● **Work to be completed**: Lines below that include the word "none" should each be copied.

╭─ Source data

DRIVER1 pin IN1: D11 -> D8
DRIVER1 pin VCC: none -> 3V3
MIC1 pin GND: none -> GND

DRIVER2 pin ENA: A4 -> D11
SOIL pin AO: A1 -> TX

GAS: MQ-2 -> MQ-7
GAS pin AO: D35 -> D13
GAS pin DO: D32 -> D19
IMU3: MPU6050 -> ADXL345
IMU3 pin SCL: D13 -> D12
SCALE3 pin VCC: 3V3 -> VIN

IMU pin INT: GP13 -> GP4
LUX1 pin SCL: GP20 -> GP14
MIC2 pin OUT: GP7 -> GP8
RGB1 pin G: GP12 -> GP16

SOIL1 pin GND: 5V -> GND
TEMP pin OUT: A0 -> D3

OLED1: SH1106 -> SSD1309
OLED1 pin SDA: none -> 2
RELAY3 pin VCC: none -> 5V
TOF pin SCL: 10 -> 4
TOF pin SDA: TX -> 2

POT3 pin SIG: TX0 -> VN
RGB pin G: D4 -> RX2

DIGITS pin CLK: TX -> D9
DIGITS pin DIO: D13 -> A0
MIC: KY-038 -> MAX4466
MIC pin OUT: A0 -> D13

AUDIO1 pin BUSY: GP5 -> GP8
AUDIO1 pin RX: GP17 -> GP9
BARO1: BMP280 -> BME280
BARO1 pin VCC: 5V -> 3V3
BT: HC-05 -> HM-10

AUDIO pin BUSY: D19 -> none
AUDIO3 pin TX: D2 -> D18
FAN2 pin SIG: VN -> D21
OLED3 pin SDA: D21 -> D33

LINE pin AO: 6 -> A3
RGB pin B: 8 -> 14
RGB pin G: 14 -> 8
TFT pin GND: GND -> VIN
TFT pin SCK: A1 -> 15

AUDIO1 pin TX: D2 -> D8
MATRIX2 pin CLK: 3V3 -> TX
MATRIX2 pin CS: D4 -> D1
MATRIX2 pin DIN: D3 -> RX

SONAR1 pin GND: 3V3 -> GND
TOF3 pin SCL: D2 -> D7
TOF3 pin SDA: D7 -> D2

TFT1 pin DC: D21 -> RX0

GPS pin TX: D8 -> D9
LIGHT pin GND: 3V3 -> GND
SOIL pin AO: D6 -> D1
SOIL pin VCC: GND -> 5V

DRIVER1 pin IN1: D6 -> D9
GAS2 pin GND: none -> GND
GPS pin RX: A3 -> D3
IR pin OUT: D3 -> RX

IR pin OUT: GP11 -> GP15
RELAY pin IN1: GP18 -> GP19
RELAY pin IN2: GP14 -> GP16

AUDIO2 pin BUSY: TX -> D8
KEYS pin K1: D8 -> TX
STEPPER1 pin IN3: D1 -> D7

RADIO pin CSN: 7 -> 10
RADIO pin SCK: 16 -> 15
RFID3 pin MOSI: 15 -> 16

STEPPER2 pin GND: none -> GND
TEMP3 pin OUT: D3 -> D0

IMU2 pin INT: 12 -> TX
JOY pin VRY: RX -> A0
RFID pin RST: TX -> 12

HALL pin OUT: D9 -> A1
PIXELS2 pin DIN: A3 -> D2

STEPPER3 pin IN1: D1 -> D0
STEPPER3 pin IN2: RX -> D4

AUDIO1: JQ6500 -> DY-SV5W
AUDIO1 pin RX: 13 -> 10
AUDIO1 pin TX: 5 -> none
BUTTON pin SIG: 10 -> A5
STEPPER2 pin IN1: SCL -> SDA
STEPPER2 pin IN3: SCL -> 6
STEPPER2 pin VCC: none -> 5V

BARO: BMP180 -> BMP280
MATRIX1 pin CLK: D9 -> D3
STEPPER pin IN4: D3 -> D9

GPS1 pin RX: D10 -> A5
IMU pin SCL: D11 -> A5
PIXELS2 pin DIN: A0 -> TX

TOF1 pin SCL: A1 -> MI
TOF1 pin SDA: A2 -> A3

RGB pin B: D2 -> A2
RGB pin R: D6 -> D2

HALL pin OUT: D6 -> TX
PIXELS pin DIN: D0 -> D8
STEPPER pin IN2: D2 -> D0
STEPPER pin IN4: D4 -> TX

╰─

● **Solution to this task**:
DRIVER1 pin VCC: none -> 3V3
MIC1 pin GND: none -> GND
OLED1 pin SDA: none -> 2
RELAY3 pin VCC: none -> 5V
AUDIO pin BUSY: D19 -> none
GAS2 pin GND: none -> GND
STEPPER2 pin GND: none -> GND
AUDIO1 pin TX: 5 -> none
STEPPER2 pin VCC: none -> 5V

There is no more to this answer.